Copy the lines below exactly. No picture goes into the copy.

Provided records –
════════

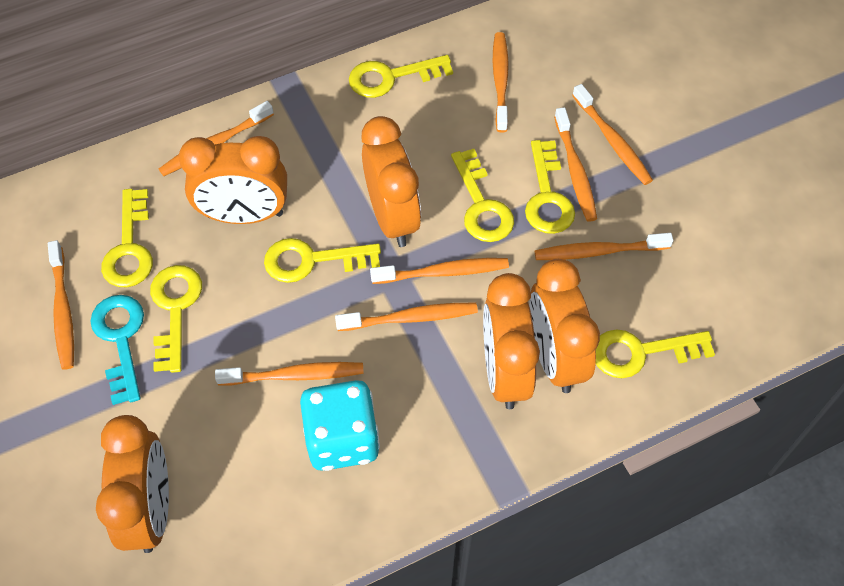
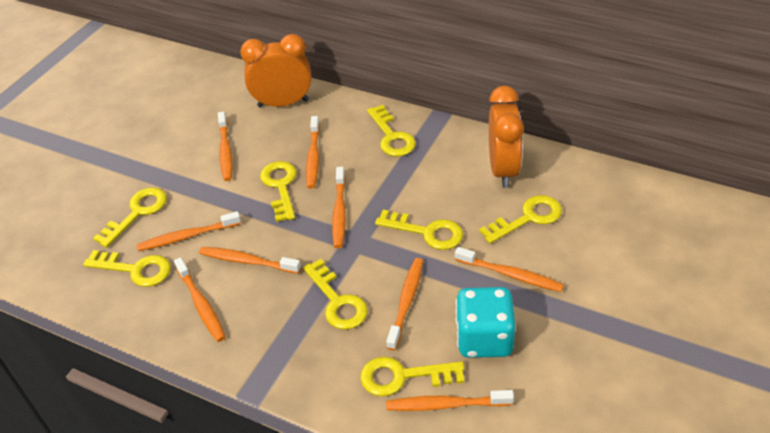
orange clock: 5 -> 2
turquoise key: 1 -> 0
yellow key: 7 -> 8

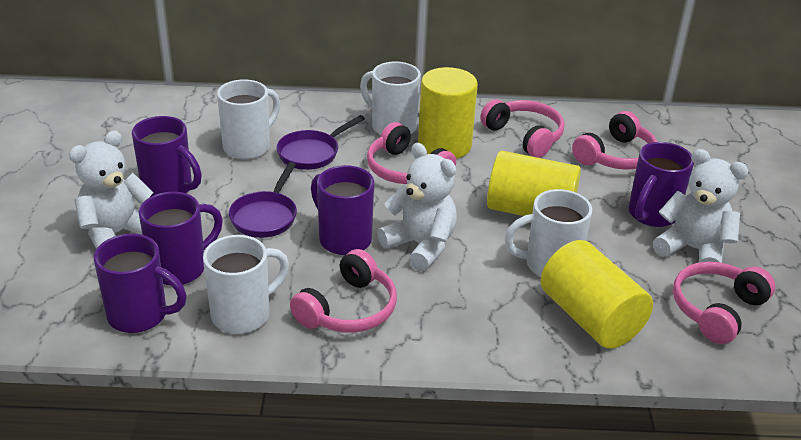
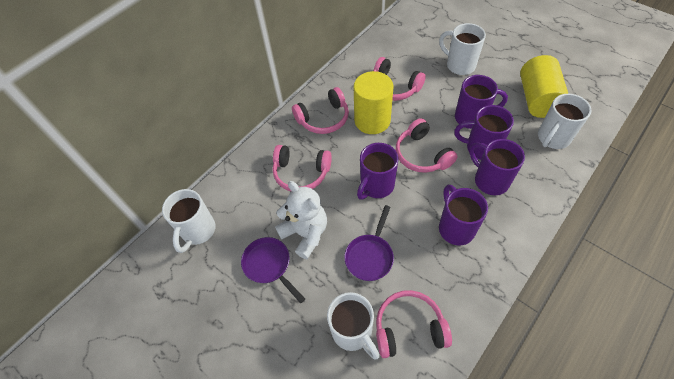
white teddy bear: 3 -> 1
yellow cylinder: 3 -> 2

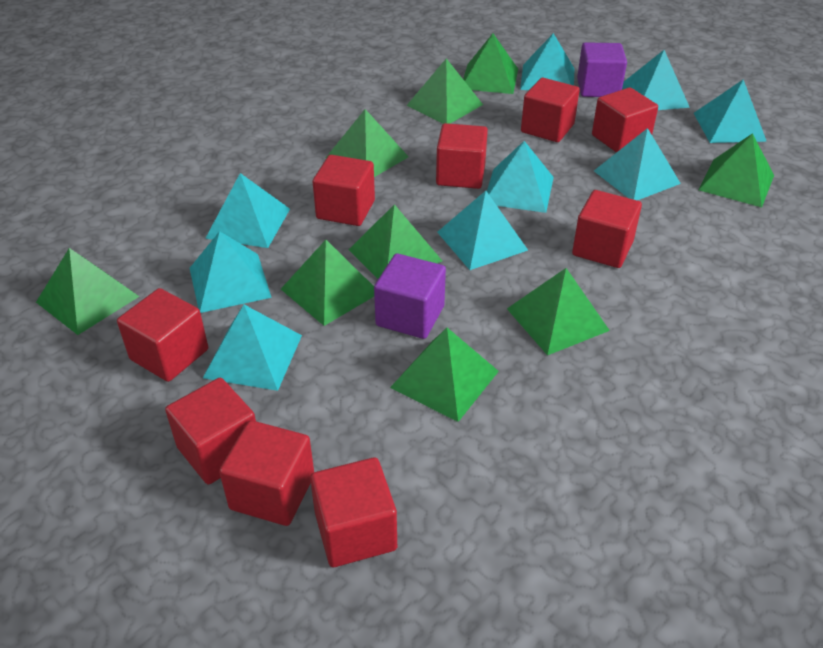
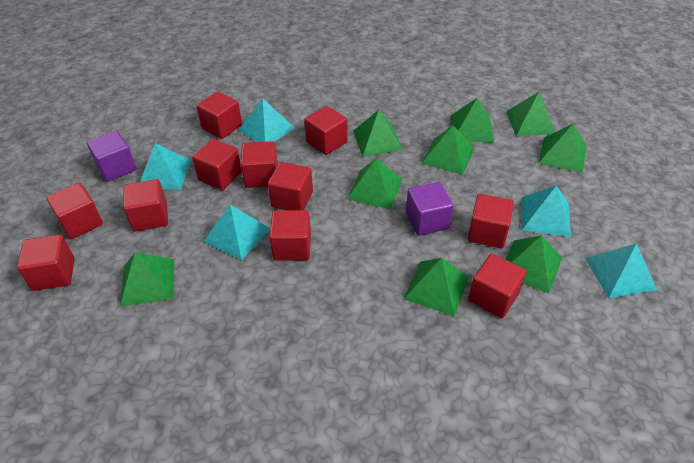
red cube: 9 -> 11
turquoise pyramid: 9 -> 5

════════

Response area –
orange clock: 5 -> 2
turquoise key: 1 -> 0
yellow key: 7 -> 8

white teddy bear: 3 -> 1
yellow cylinder: 3 -> 2

red cube: 9 -> 11
turquoise pyramid: 9 -> 5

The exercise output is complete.